Exercise prompt:
Please output every entry below exactly as written, leaving out any pictures.

Object state change records:
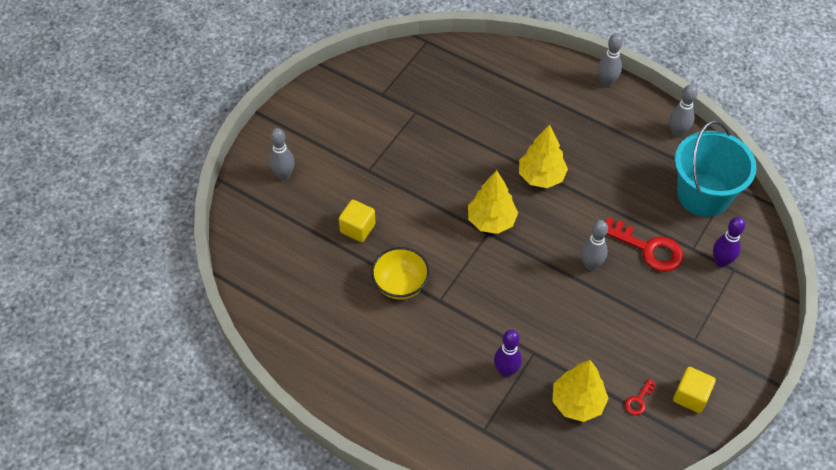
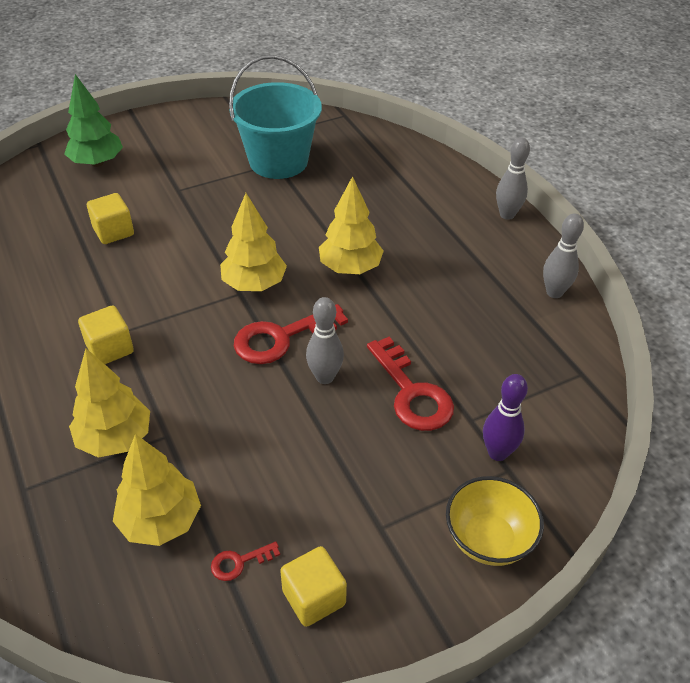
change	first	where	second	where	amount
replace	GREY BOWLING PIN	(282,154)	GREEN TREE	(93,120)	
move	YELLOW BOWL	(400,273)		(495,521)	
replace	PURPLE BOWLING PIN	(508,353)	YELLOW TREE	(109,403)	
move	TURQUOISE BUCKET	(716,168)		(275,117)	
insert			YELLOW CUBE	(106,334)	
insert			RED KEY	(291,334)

Answer below:
change	first	where	second	where	amount
replace	GREY BOWLING PIN	(282,154)	GREEN TREE	(93,120)	
move	YELLOW BOWL	(400,273)		(495,521)	
replace	PURPLE BOWLING PIN	(508,353)	YELLOW TREE	(109,403)	
move	TURQUOISE BUCKET	(716,168)		(275,117)	
insert			YELLOW CUBE	(106,334)	
insert			RED KEY	(291,334)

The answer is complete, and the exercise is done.